Find the line containing "Terminal - preset: [49,496,369,683]" in the records below. Copy exactly that line and each one after it, ending at the line containing "photo.txt - Notepad: [486,548,886,823]", and nothing more.
RECORDS FOR PROCESSING below:
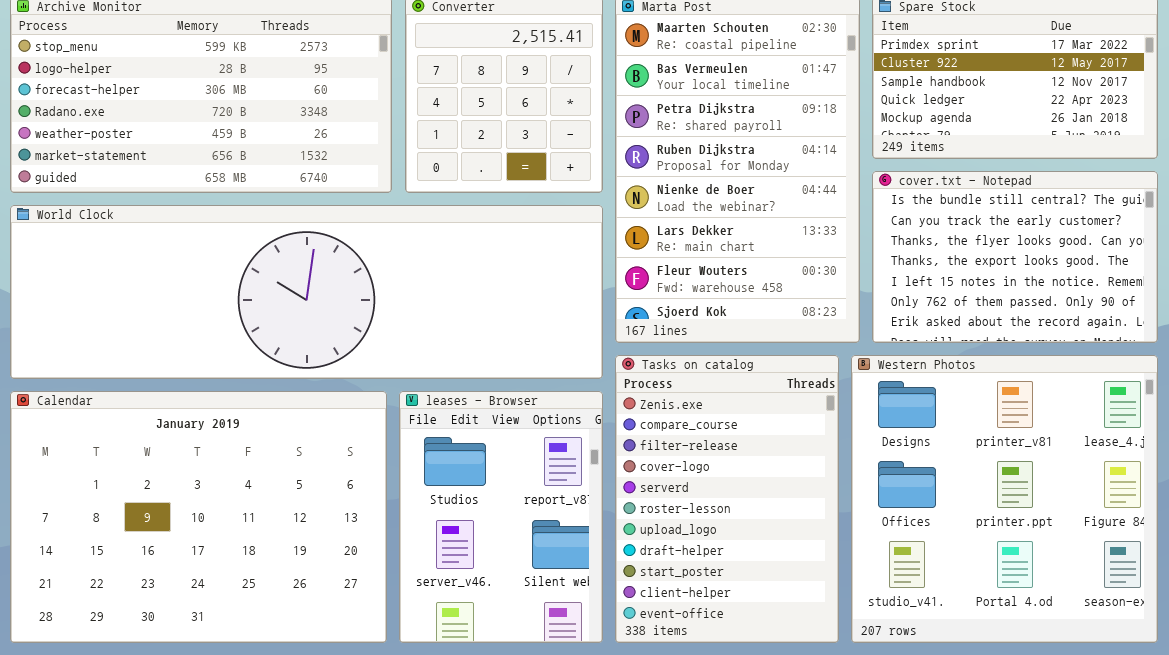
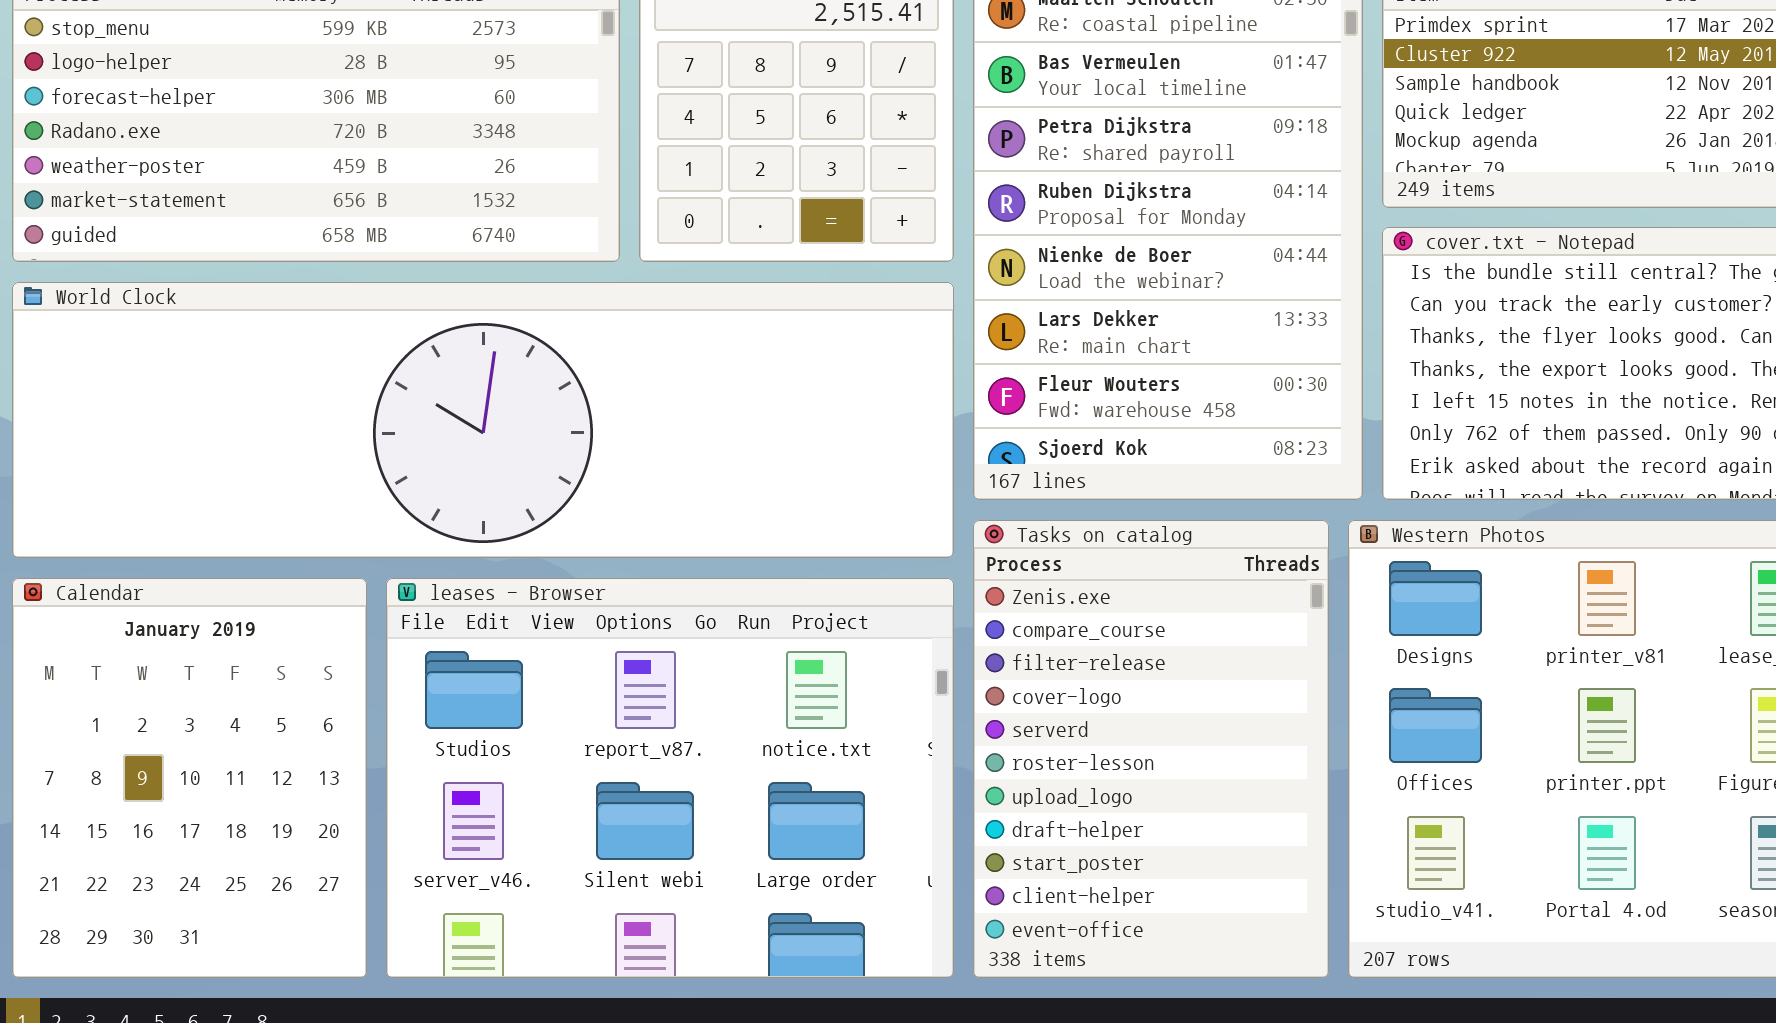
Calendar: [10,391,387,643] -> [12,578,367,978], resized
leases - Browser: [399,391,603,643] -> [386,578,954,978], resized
End of RECORDS FOR PROCESSING.
RECORDS FOR PROCESSING below:
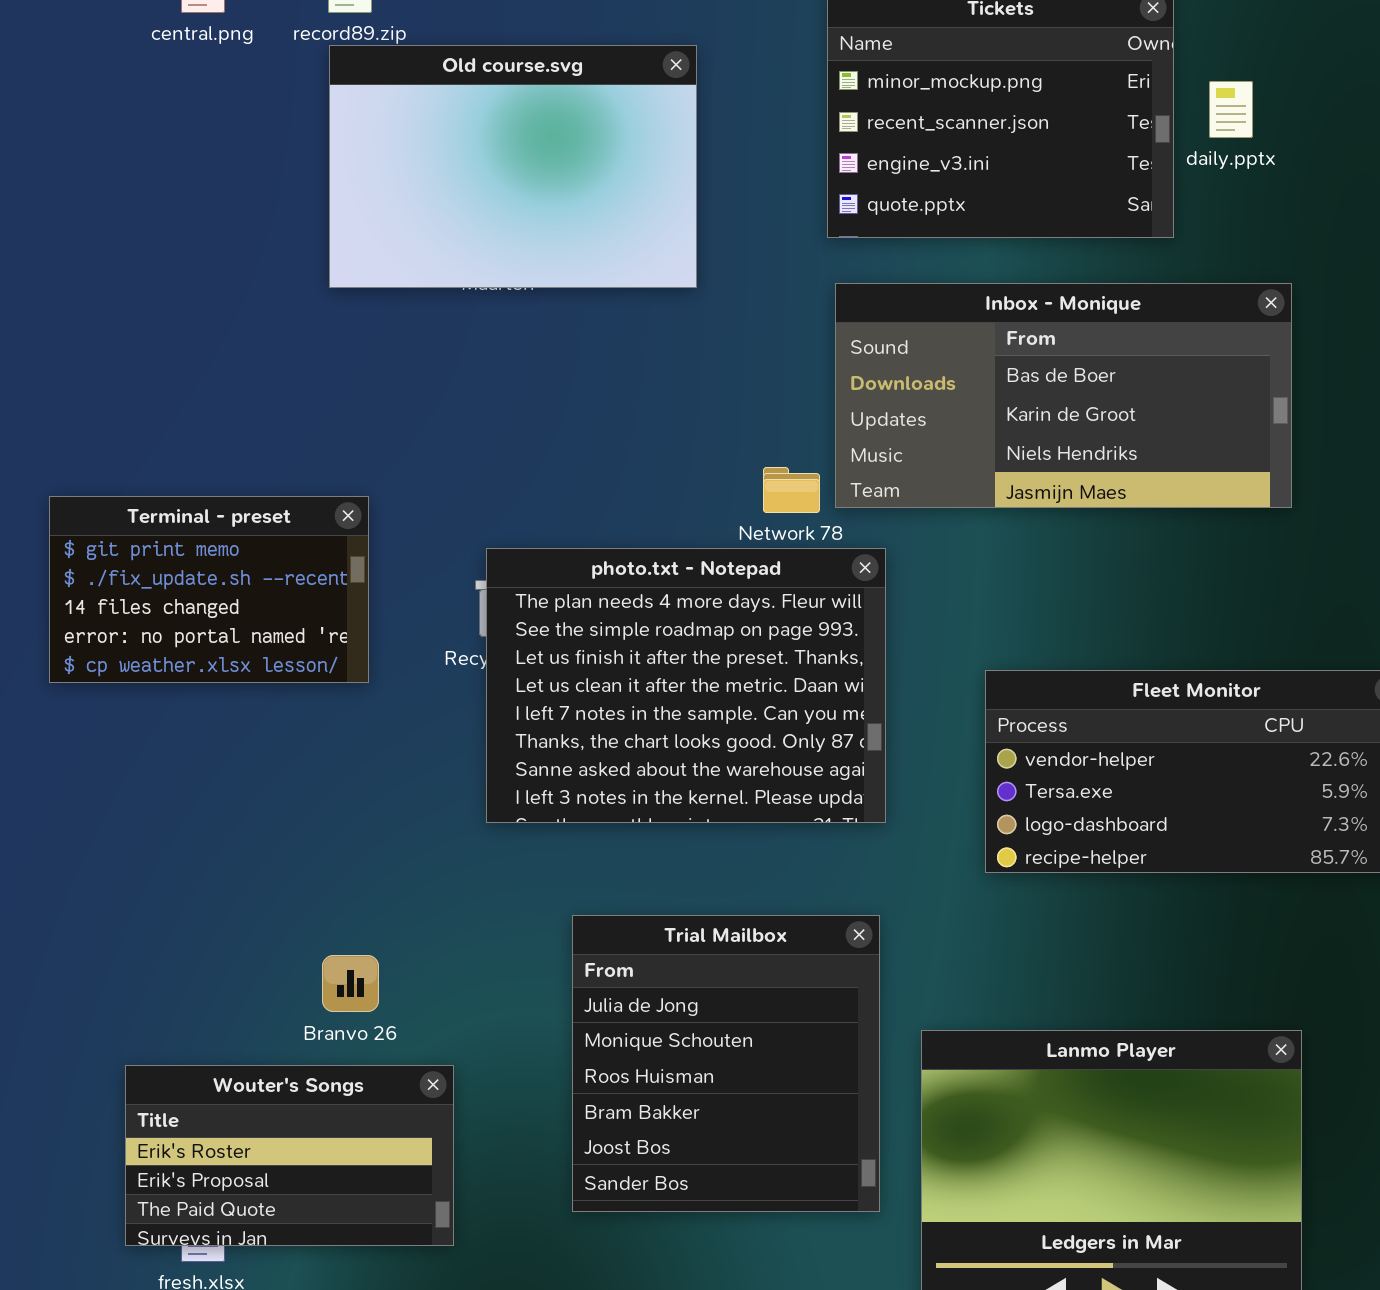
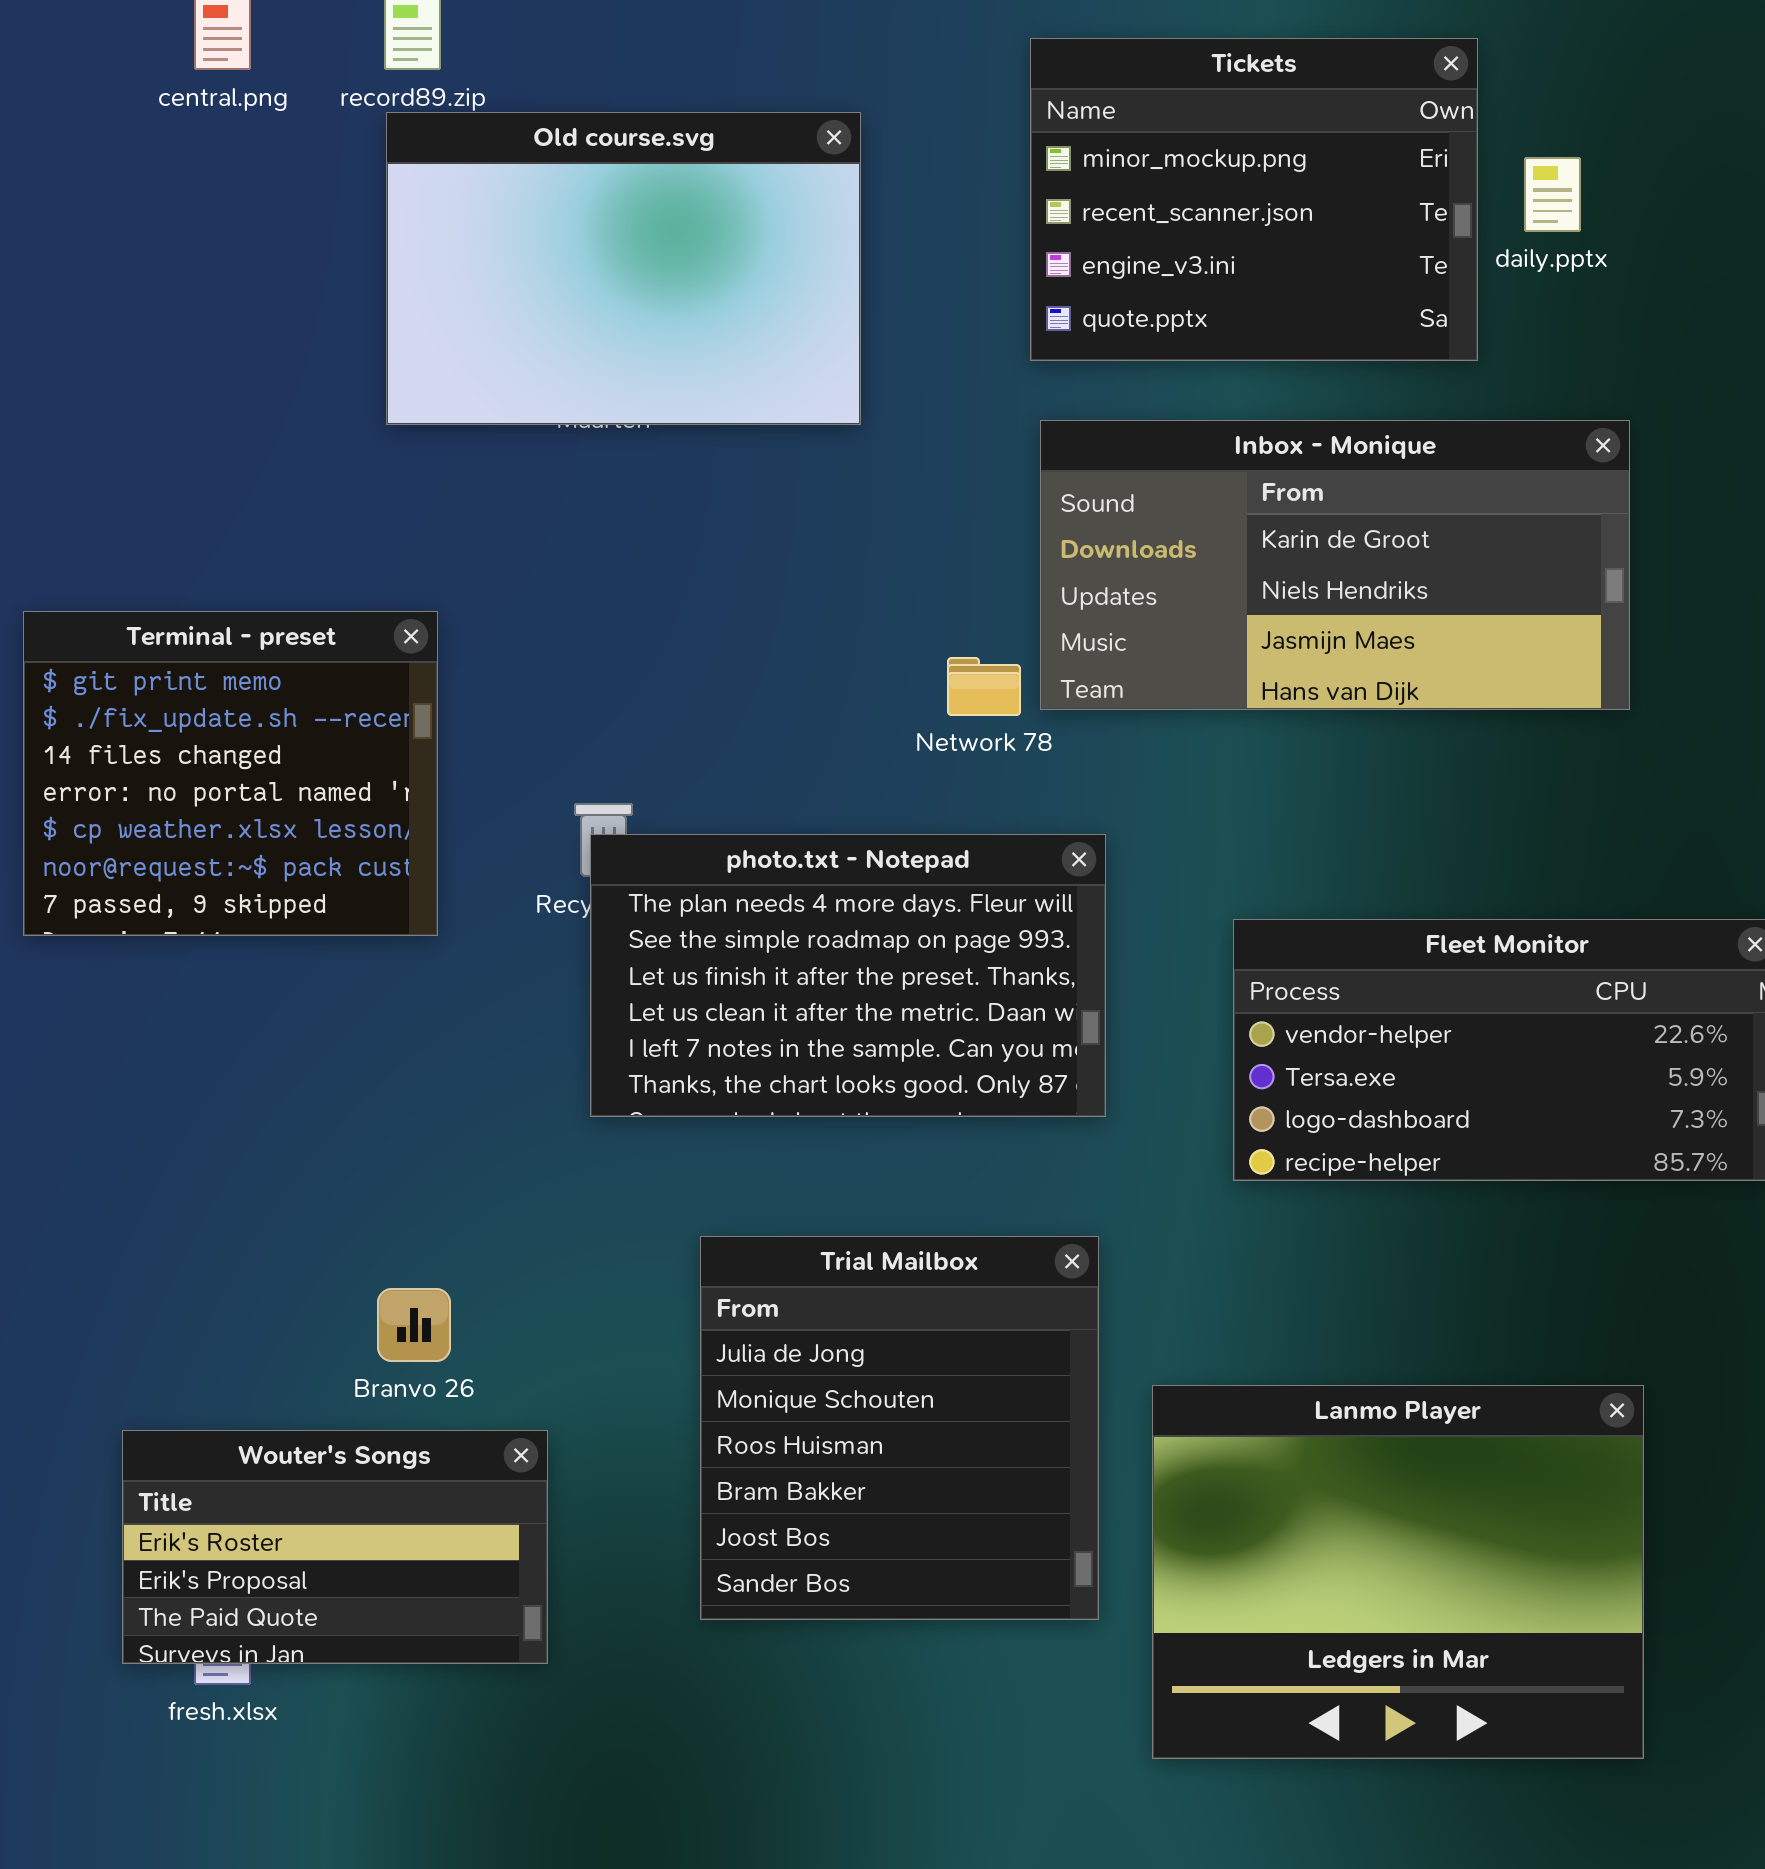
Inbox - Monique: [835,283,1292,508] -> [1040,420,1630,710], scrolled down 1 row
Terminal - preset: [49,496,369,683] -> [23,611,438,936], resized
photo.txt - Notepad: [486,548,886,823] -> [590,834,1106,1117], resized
End of RECORDS FOR PROCESSING.
SOLUTION FOR THIS TASK
Terminal - preset: [49,496,369,683] -> [23,611,438,936], resized
photo.txt - Notepad: [486,548,886,823] -> [590,834,1106,1117], resized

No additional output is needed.